**Data excerpts:**
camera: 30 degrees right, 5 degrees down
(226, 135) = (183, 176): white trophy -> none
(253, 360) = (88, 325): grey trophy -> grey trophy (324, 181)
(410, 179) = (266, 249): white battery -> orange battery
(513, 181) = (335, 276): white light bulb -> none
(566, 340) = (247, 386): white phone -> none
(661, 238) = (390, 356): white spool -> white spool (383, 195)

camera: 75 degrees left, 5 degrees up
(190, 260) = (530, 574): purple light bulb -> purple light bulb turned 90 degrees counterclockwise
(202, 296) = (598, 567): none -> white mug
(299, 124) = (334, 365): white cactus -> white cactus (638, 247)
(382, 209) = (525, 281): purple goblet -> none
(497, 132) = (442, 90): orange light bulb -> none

...

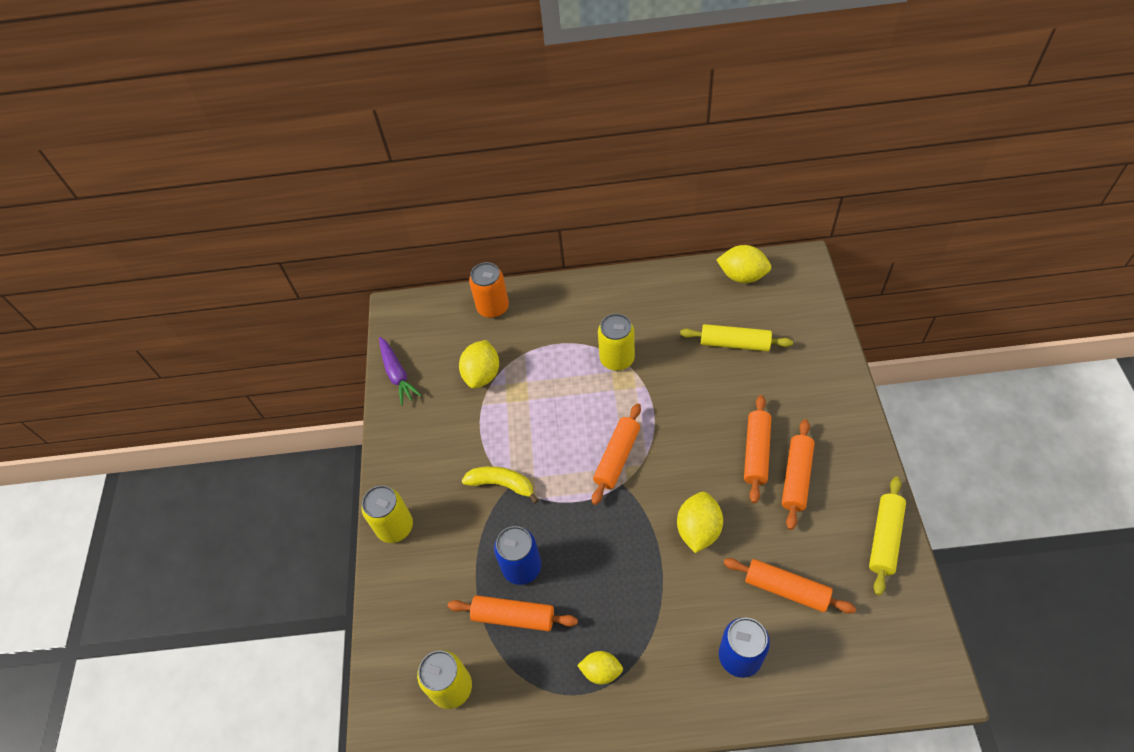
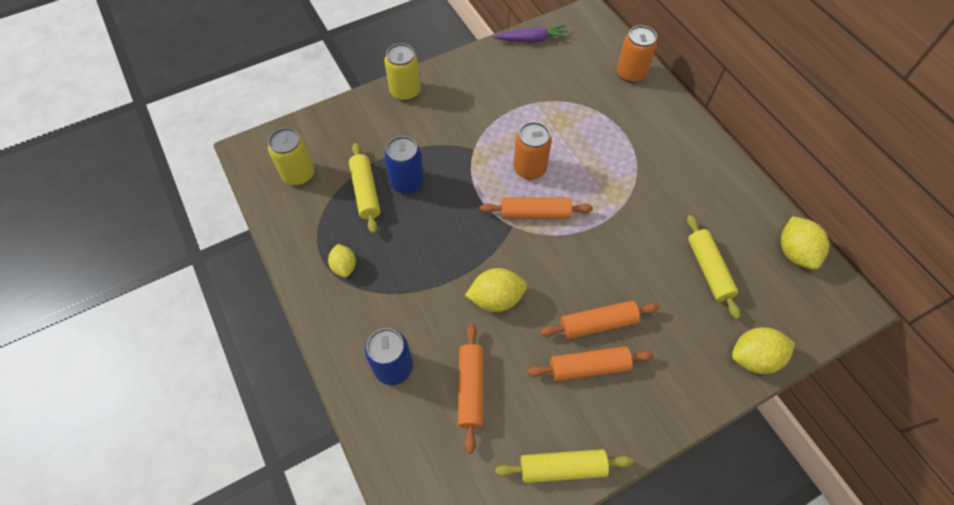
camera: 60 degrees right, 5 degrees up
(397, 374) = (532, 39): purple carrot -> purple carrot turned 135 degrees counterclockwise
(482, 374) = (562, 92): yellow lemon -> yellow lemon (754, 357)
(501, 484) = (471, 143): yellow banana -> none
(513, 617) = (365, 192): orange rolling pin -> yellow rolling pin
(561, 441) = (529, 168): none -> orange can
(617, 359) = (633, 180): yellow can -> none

==

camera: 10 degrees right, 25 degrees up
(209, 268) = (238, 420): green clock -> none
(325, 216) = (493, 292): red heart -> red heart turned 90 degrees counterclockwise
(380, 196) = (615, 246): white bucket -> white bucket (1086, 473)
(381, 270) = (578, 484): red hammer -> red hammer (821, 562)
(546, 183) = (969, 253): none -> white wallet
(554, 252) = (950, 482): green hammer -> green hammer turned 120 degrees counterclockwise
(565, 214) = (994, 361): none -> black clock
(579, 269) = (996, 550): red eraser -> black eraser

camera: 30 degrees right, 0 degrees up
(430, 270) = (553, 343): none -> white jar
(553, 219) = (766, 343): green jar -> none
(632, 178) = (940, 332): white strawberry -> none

**TASK DETAILS:** Go through the records. Copy each line where "yellow" appears.

**RESULT:**
(482, 374) = (562, 92): yellow lemon -> yellow lemon (754, 357)
(501, 484) = (471, 143): yellow banana -> none
(513, 617) = (365, 192): orange rolling pin -> yellow rolling pin
(617, 359) = (633, 180): yellow can -> none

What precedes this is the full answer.